▸ **What you are asked to do**
No pictures, please. Copy exactly the lines from the one with "(530, 452) = (348, 379): red" through the final line below.

---------------

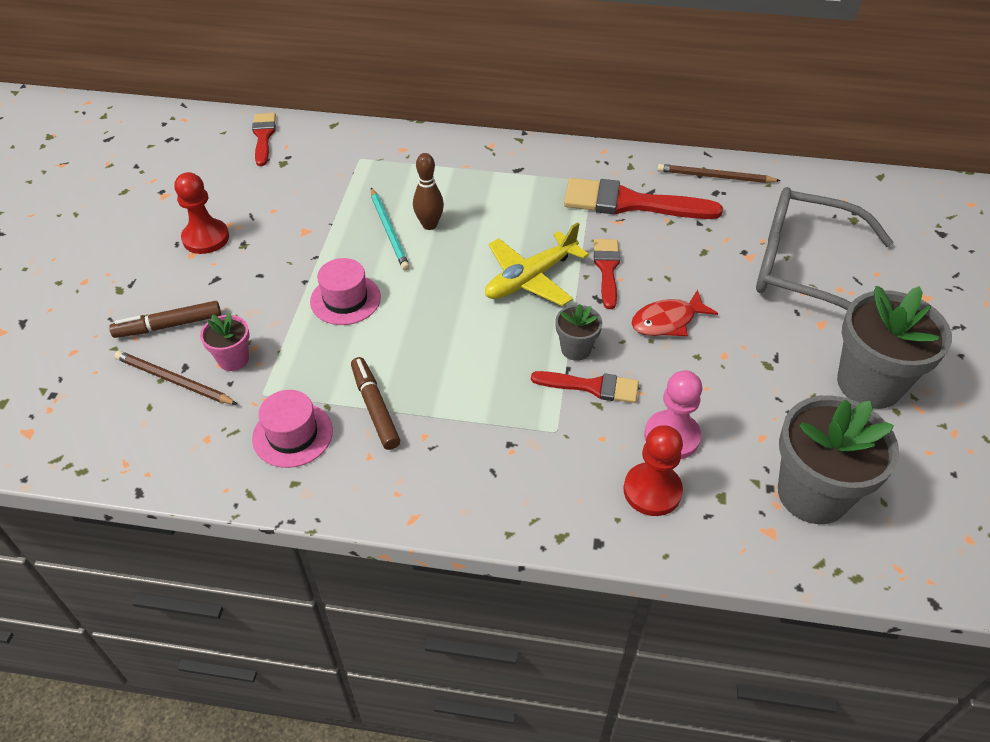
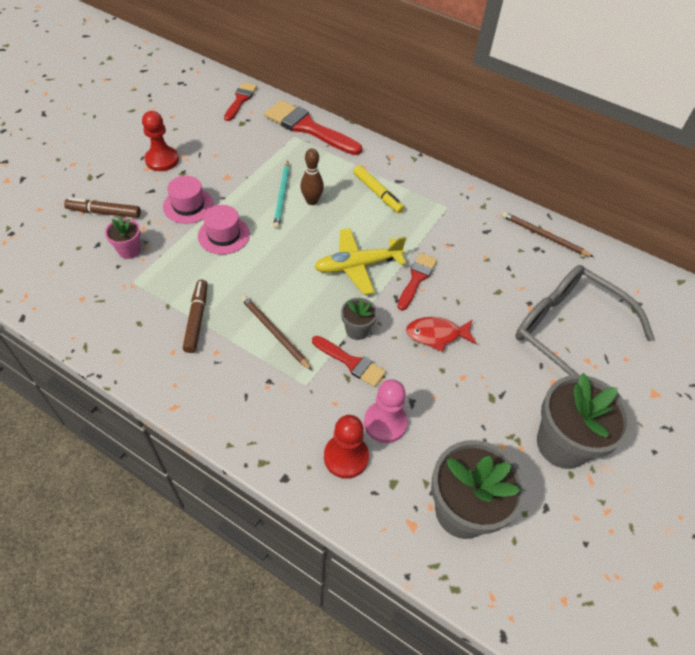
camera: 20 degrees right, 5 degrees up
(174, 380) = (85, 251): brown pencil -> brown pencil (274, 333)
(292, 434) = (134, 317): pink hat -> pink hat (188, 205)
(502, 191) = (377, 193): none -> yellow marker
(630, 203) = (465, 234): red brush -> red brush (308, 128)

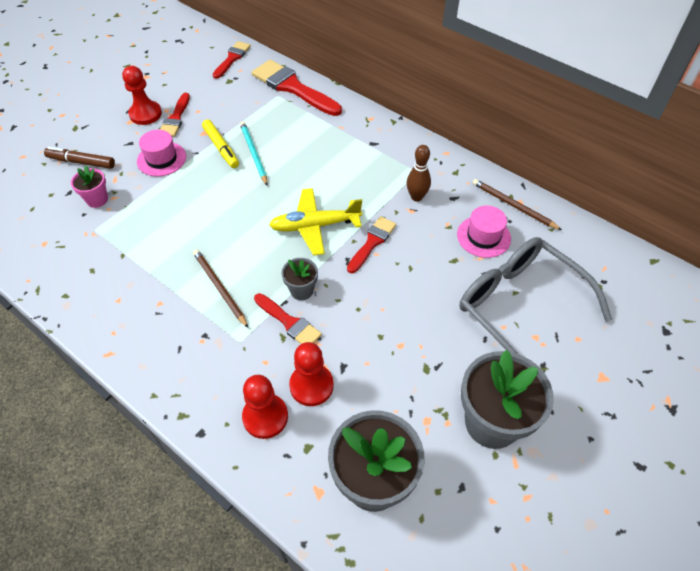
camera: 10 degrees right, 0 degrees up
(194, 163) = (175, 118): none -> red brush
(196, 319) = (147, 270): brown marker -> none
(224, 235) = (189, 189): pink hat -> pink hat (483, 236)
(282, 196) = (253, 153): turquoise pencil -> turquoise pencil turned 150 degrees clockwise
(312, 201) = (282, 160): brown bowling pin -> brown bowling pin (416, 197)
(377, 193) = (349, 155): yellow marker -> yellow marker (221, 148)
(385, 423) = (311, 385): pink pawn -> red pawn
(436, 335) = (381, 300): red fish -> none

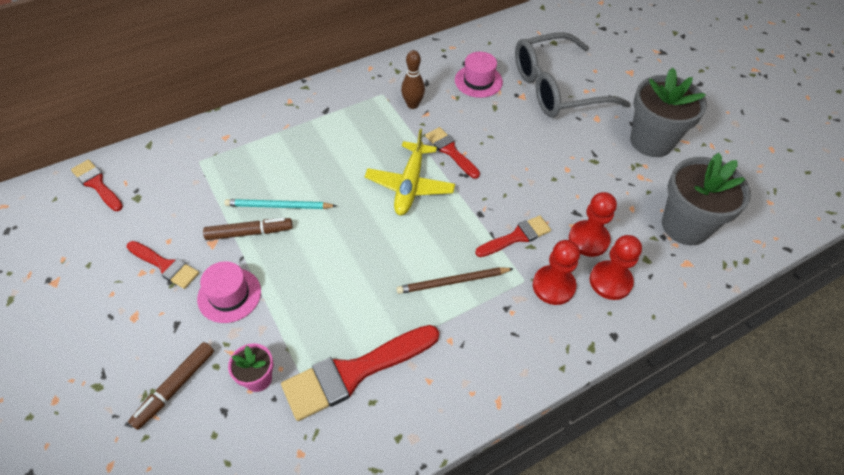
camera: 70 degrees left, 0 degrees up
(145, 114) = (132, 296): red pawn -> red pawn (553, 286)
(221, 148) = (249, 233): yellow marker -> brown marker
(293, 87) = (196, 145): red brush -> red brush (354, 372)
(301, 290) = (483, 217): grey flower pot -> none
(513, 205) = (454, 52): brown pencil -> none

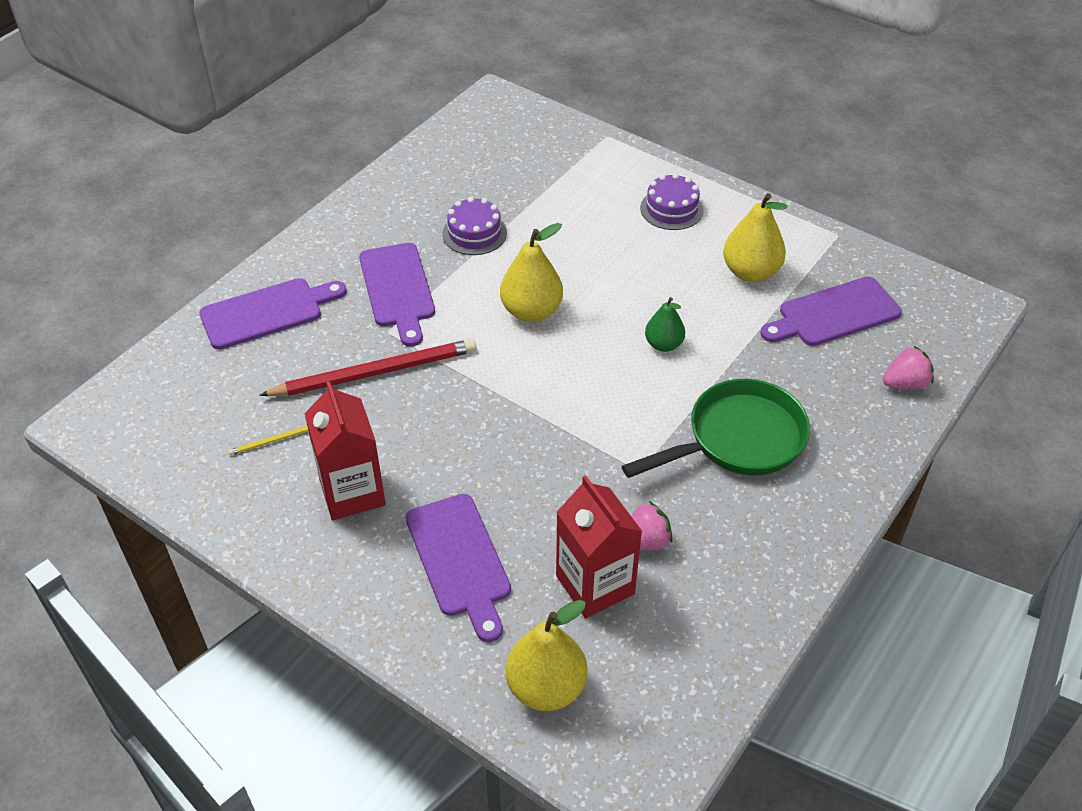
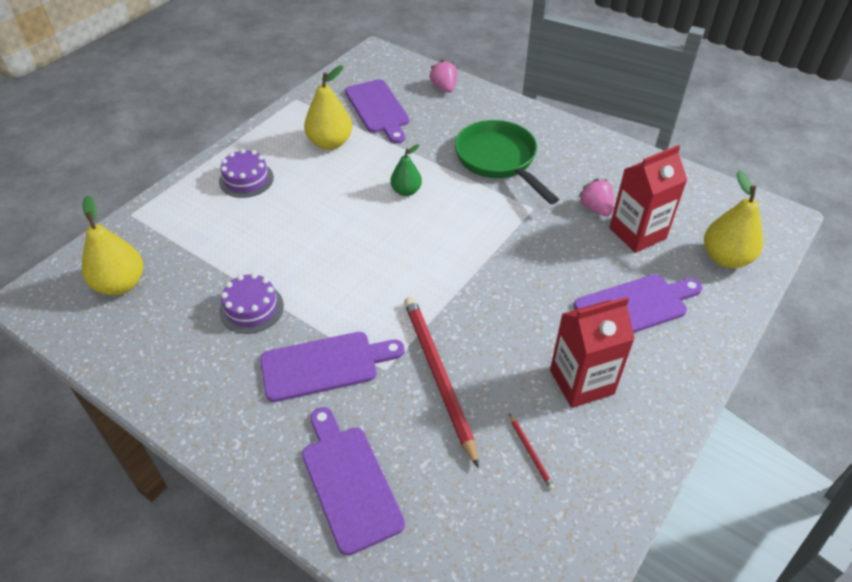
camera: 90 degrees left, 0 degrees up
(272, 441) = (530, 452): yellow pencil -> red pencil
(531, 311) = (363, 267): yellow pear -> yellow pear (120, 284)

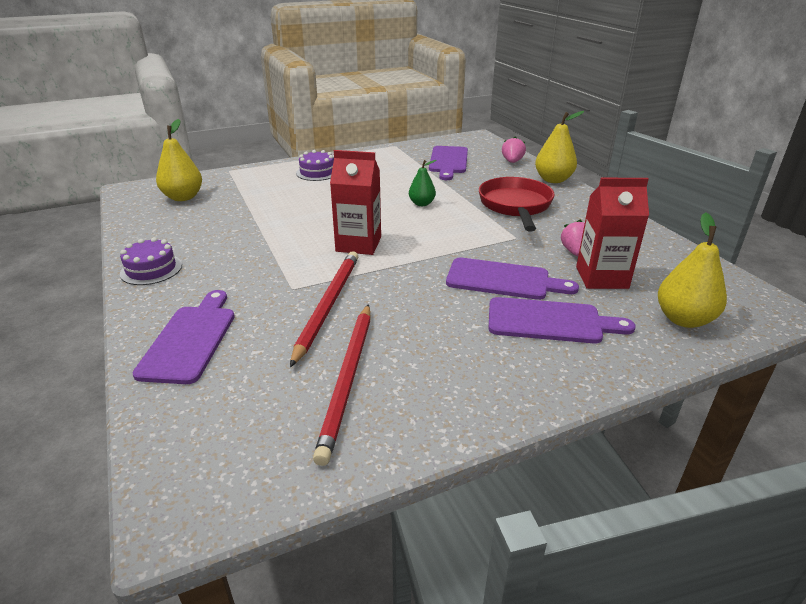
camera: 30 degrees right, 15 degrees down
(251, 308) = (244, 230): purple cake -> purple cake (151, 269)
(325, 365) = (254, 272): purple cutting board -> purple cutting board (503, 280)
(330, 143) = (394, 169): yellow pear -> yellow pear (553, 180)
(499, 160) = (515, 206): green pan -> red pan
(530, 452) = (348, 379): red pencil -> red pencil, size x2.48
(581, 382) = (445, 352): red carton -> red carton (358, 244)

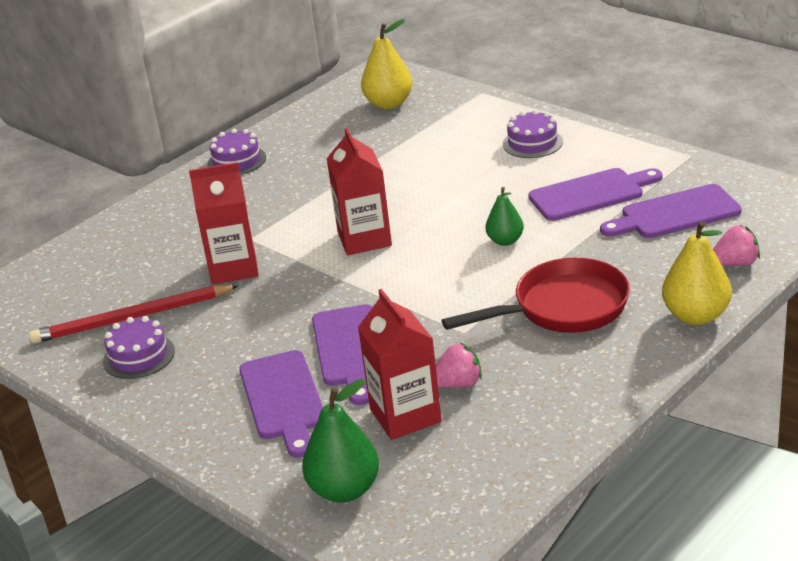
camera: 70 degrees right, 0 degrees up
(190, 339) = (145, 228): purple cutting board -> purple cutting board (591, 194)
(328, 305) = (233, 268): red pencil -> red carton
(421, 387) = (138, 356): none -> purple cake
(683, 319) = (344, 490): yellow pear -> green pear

---------------

▸ **Solved exercise**
(530, 452) = (348, 379): red pencil -> red pencil, size x2.48
(581, 382) = (445, 352): red carton -> red carton (358, 244)

camera: 70 degrees right, 0 degrees up
(190, 339) = (145, 228): purple cutting board -> purple cutting board (591, 194)
(328, 305) = (233, 268): red pencil -> red carton
(421, 387) = (138, 356): none -> purple cake
(683, 319) = (344, 490): yellow pear -> green pear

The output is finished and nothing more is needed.